◆ WHAT IS REQUIRED: Show every line of the data that includes the word "diode".

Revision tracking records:
+++++

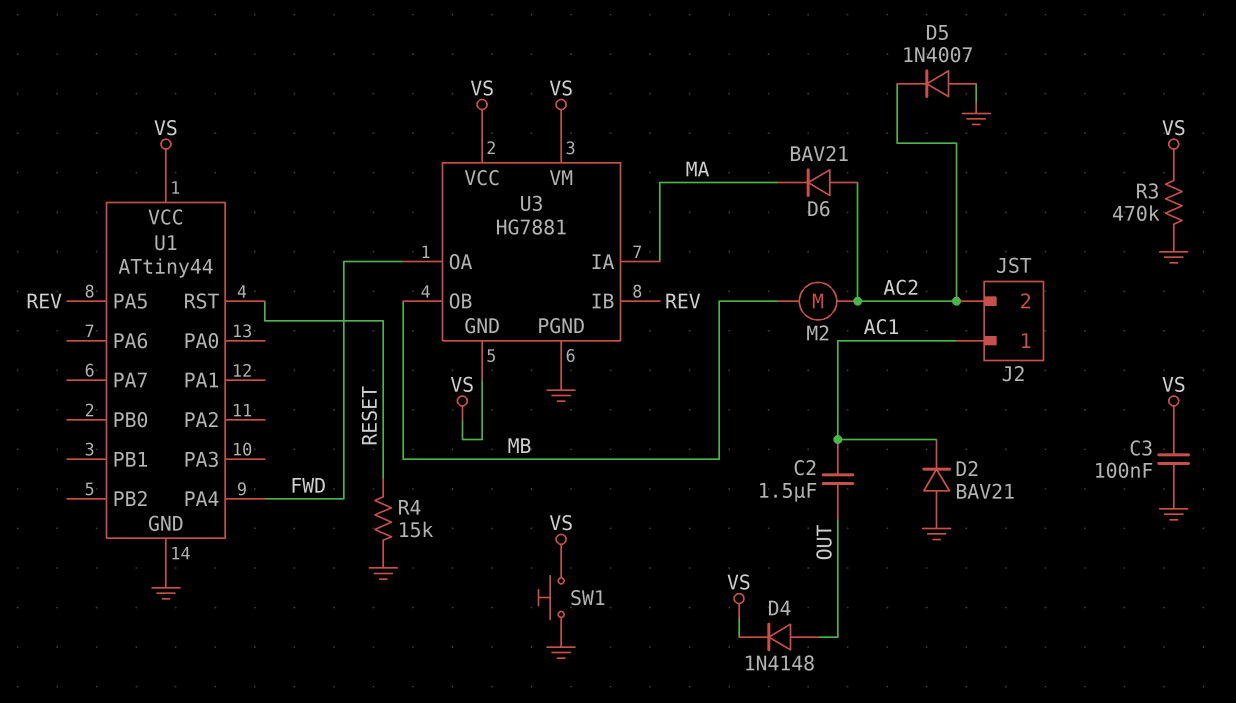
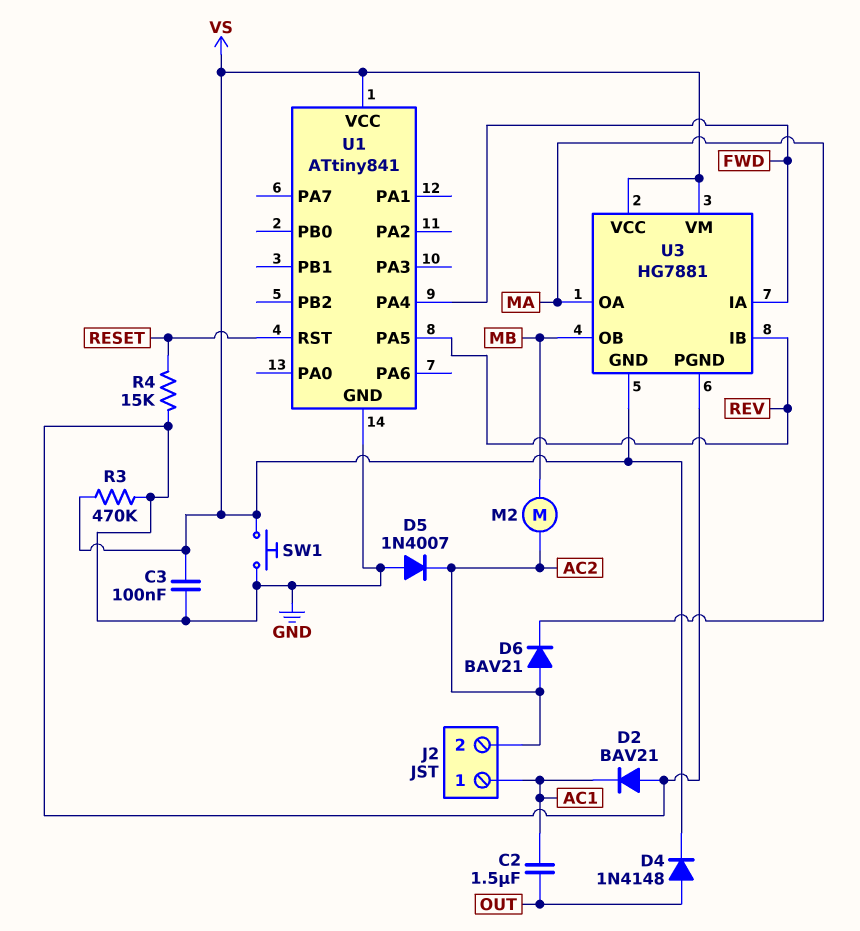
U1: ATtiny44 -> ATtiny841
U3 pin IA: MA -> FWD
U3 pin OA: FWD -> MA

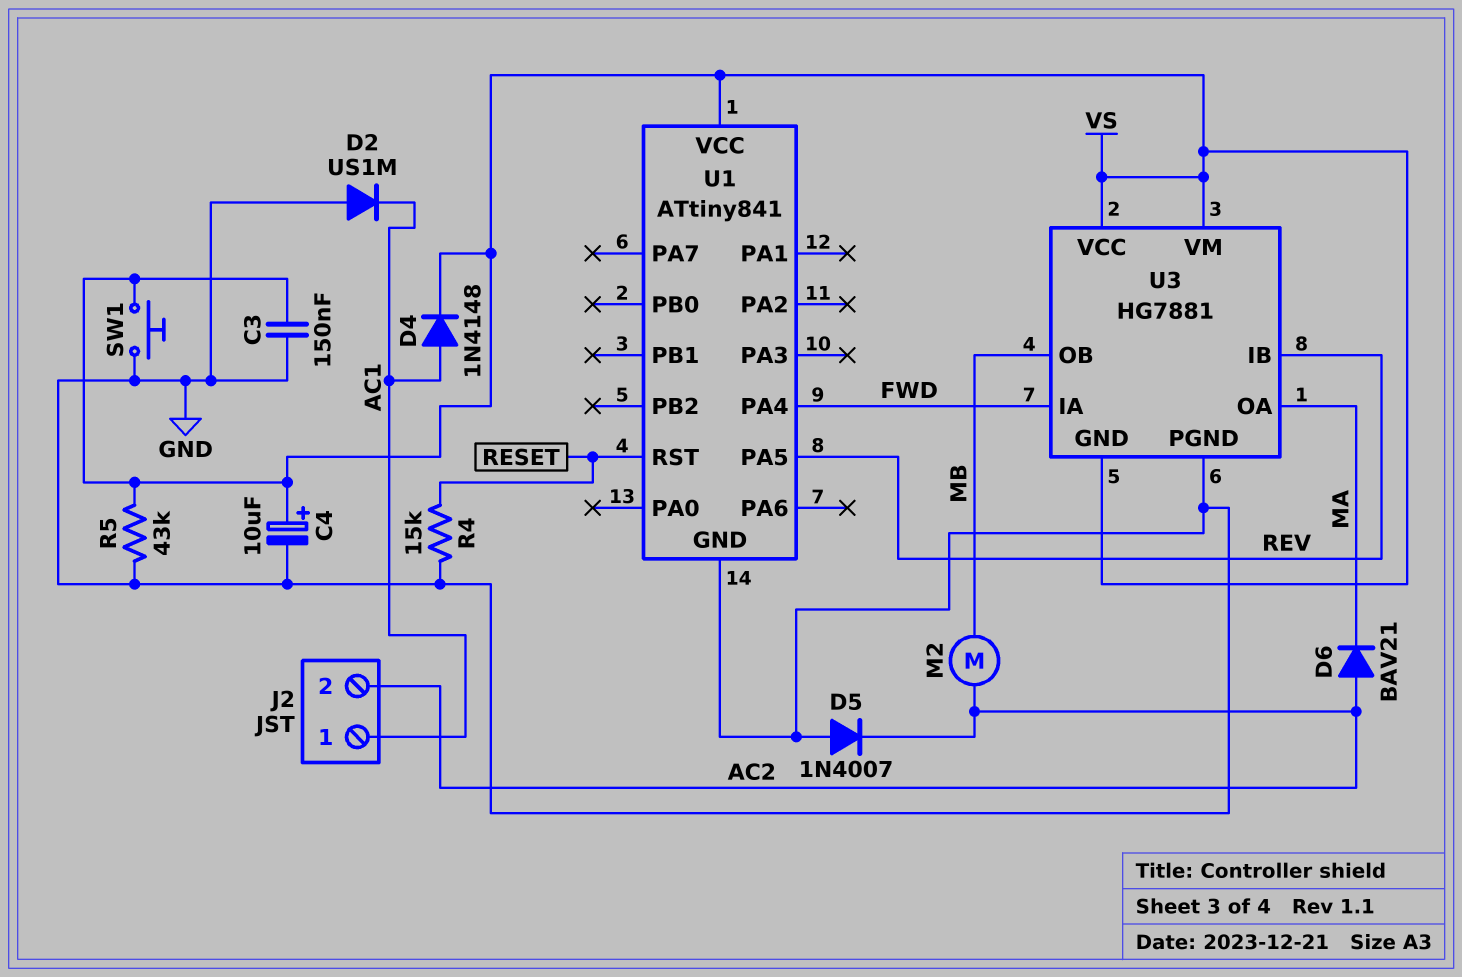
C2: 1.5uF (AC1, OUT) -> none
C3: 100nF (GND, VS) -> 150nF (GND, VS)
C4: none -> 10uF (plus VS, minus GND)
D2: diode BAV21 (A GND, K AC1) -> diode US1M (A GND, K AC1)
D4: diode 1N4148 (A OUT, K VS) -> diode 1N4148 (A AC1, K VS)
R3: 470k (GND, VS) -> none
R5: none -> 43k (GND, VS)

+++++

◆ OUTPUT OF THE EXERCISE:
D2: diode BAV21 (A GND, K AC1) -> diode US1M (A GND, K AC1)
D4: diode 1N4148 (A OUT, K VS) -> diode 1N4148 (A AC1, K VS)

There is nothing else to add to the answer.